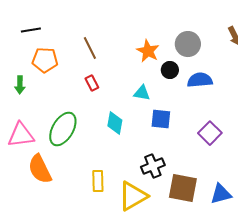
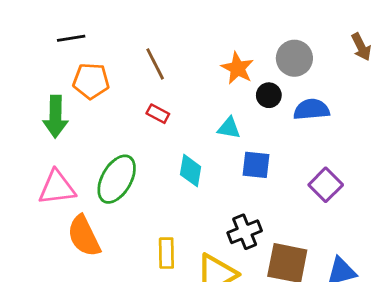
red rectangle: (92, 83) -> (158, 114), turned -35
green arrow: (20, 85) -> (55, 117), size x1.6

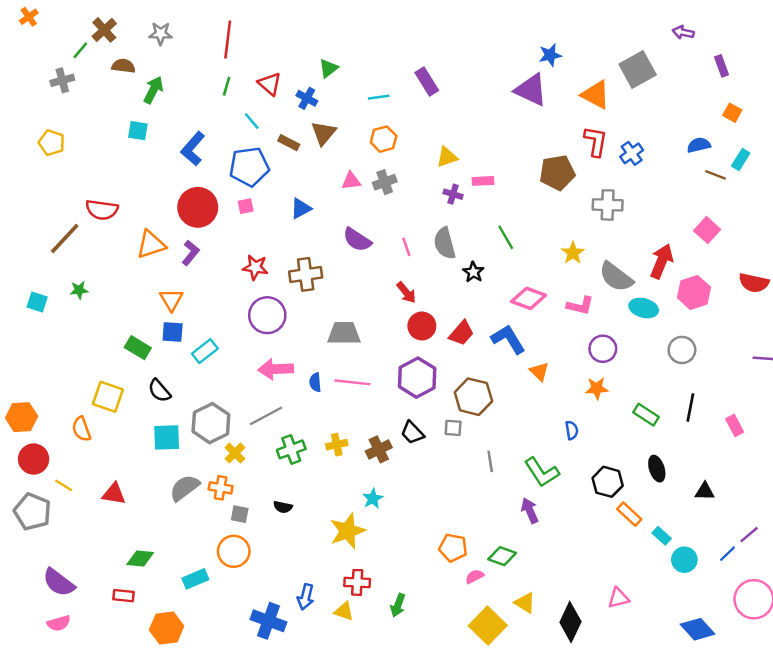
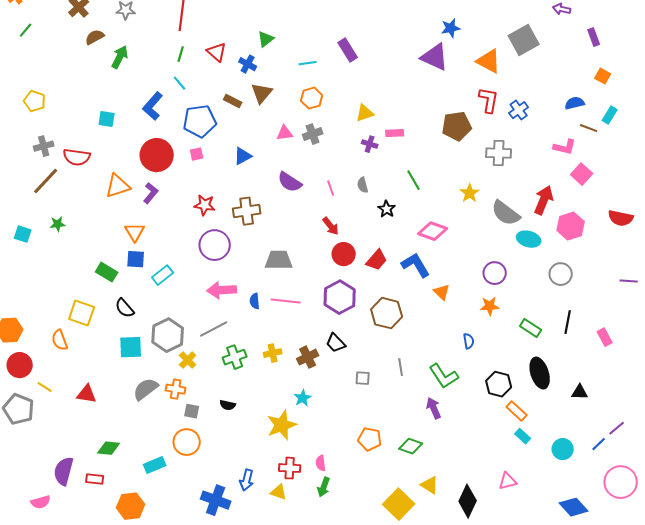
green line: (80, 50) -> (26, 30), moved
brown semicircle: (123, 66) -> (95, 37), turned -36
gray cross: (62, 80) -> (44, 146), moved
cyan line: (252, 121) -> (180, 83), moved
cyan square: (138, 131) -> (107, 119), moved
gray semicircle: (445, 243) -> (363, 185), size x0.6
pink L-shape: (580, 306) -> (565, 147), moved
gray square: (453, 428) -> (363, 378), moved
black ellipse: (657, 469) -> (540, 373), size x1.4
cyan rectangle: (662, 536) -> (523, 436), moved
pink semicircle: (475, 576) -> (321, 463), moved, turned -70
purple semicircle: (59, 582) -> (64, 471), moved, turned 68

● **Task requirements**:
Exactly as they appear above, write out the line containing "cyan line: (252, 121) -> (180, 83), moved" and each line that comes after it in the records.

● **Your response**:
cyan line: (252, 121) -> (180, 83), moved
cyan square: (138, 131) -> (107, 119), moved
gray semicircle: (445, 243) -> (363, 185), size x0.6
pink L-shape: (580, 306) -> (565, 147), moved
gray square: (453, 428) -> (363, 378), moved
black ellipse: (657, 469) -> (540, 373), size x1.4
cyan rectangle: (662, 536) -> (523, 436), moved
pink semicircle: (475, 576) -> (321, 463), moved, turned -70
purple semicircle: (59, 582) -> (64, 471), moved, turned 68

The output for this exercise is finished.